To-do item: Repeat exactly the lines from the line containing "(414, 386) = (716, 404): orange" to the last line of the listing, including both.

** Material for this task follows **

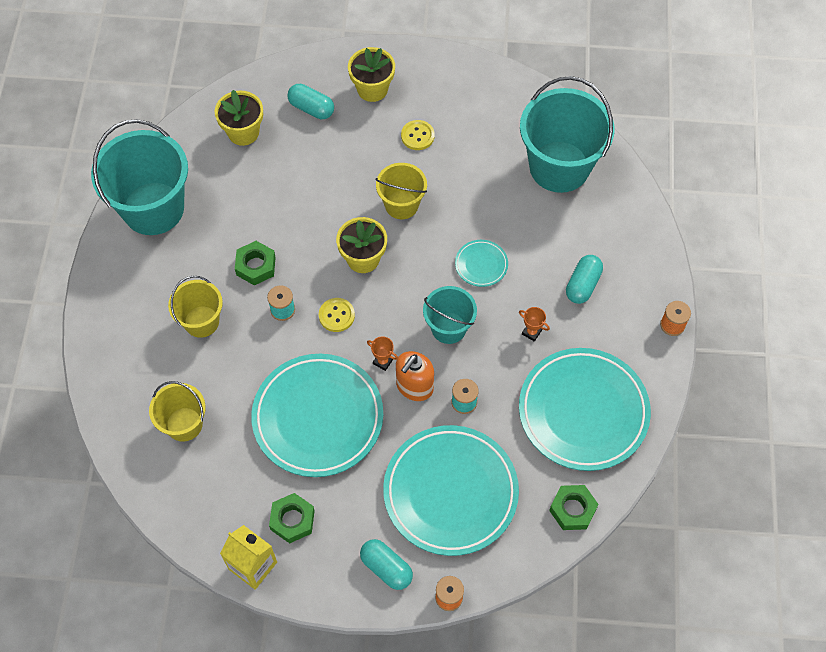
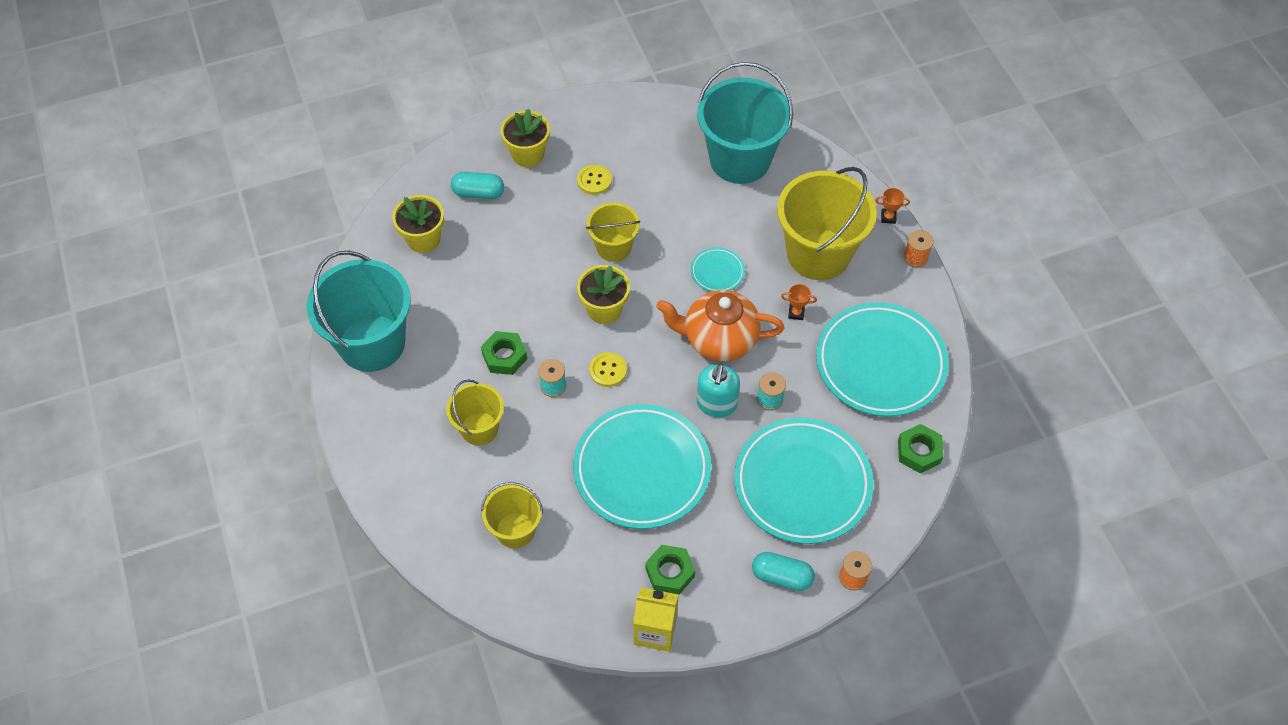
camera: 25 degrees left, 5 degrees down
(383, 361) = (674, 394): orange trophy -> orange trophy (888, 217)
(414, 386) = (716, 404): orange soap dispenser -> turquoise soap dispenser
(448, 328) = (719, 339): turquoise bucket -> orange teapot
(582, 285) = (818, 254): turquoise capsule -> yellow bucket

** End of Material for this task **

Answer section:
(414, 386) = (716, 404): orange soap dispenser -> turquoise soap dispenser
(448, 328) = (719, 339): turquoise bucket -> orange teapot
(582, 285) = (818, 254): turquoise capsule -> yellow bucket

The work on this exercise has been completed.